**WORK INSTRUCTIONS:**
Please report every line in the material below where the word "yellow" is found.

**RECORDS SUPPLIED:**

↓

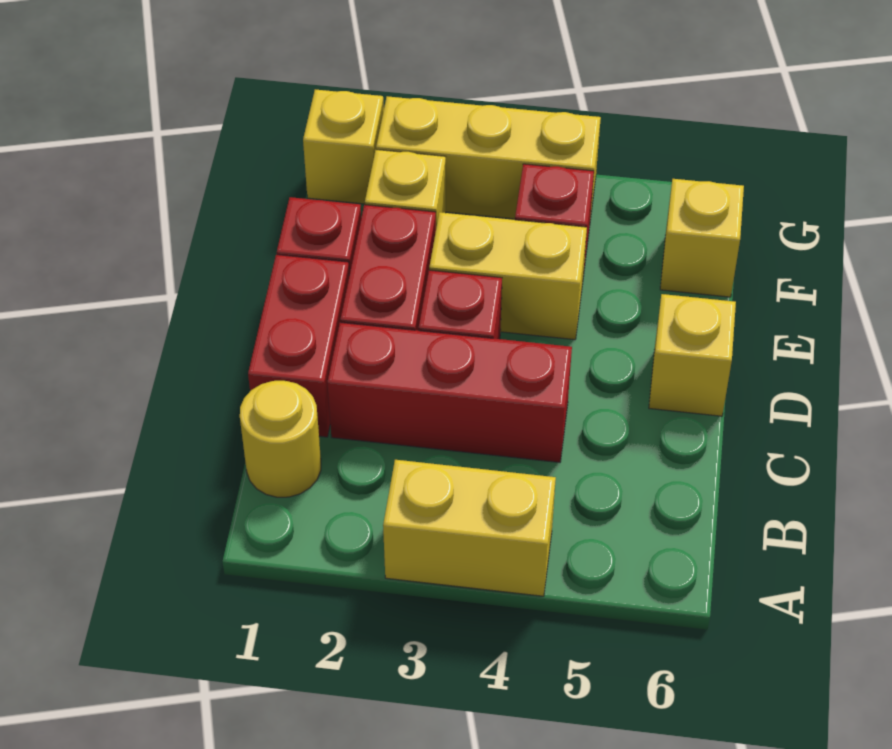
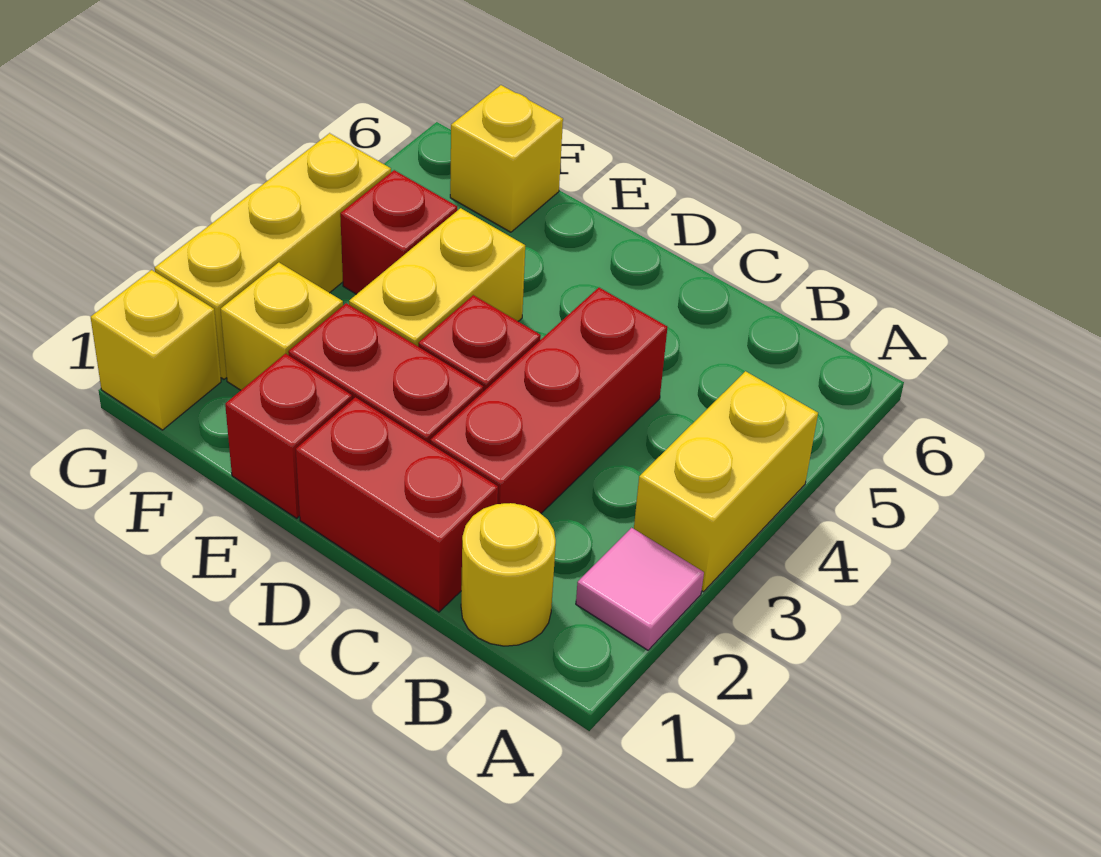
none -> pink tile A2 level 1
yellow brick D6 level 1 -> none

↑
↓

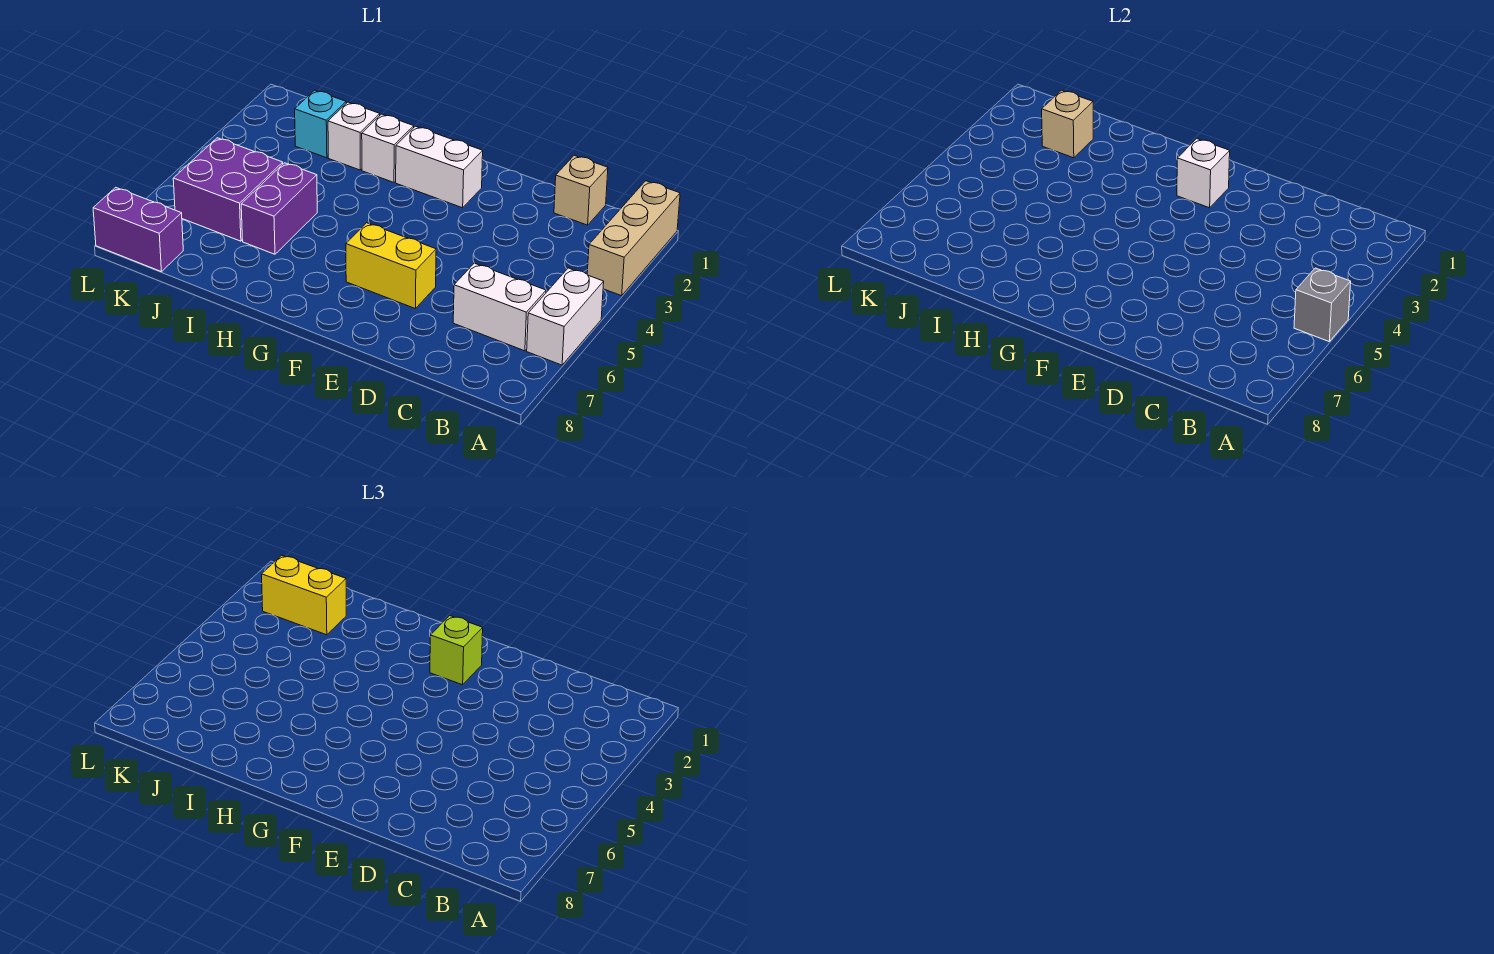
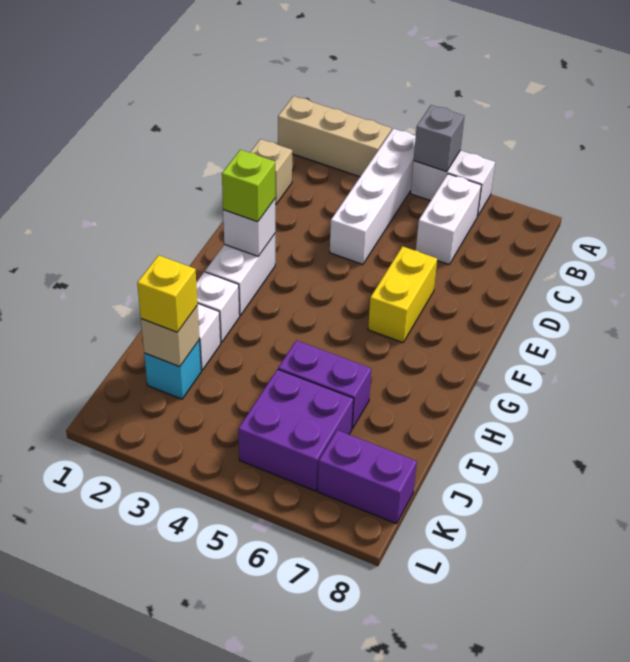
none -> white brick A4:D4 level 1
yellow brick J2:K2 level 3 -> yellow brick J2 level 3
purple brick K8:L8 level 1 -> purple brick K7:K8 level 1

↑

**EXPECTED OUTPUT:**
yellow brick D6 level 1 -> none
yellow brick J2:K2 level 3 -> yellow brick J2 level 3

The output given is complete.